» **Information supplied**

"""

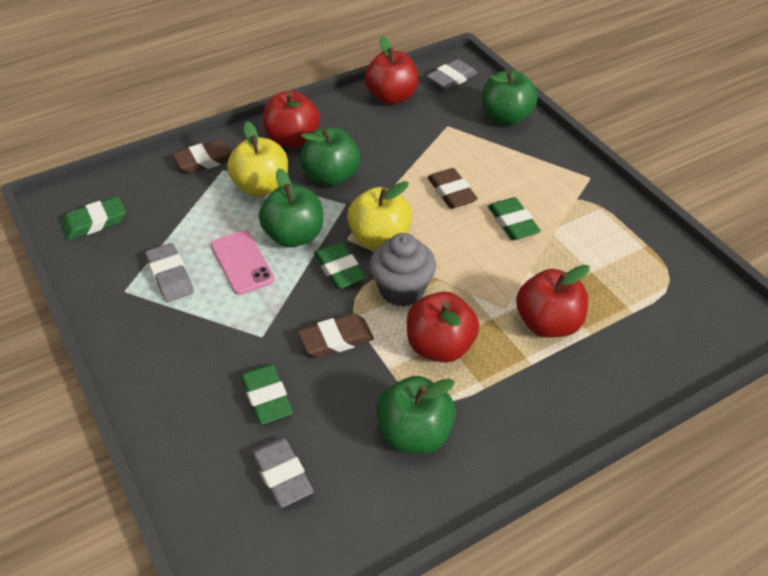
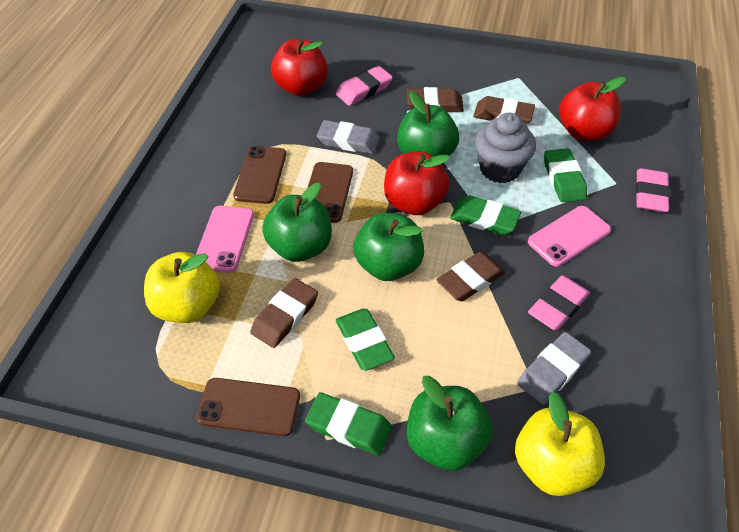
brown eraser: 3 -> 4
brown phone: 0 -> 3
grey eraser: 3 -> 2
pink eraser: 0 -> 3
pink phone: 1 -> 2
red apple: 4 -> 3

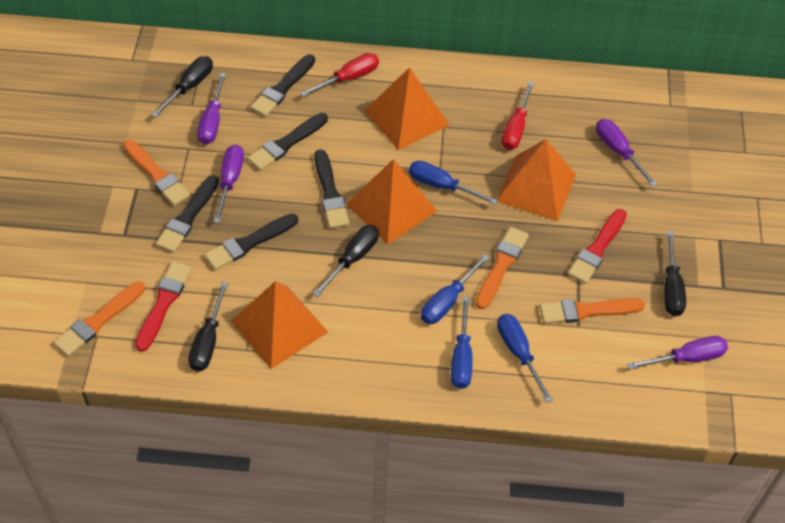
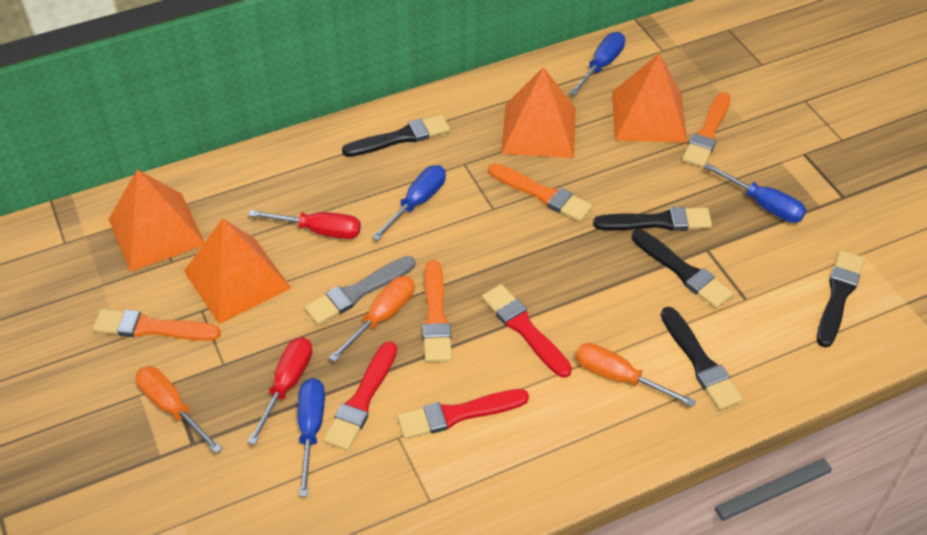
black screwdriver: 4 -> 0
grey brush: 0 -> 1
orange screwdriver: 0 -> 3
purple screwdriver: 4 -> 0
red brush: 2 -> 3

"""

» **Requirement**
Give again, word for word, the lines from the one containing "brown phone: 0 -> 3" through the last line of the entries, with pictures omitted and nothing added.

» **Response to this exercise**
brown phone: 0 -> 3
grey eraser: 3 -> 2
pink eraser: 0 -> 3
pink phone: 1 -> 2
red apple: 4 -> 3

black screwdriver: 4 -> 0
grey brush: 0 -> 1
orange screwdriver: 0 -> 3
purple screwdriver: 4 -> 0
red brush: 2 -> 3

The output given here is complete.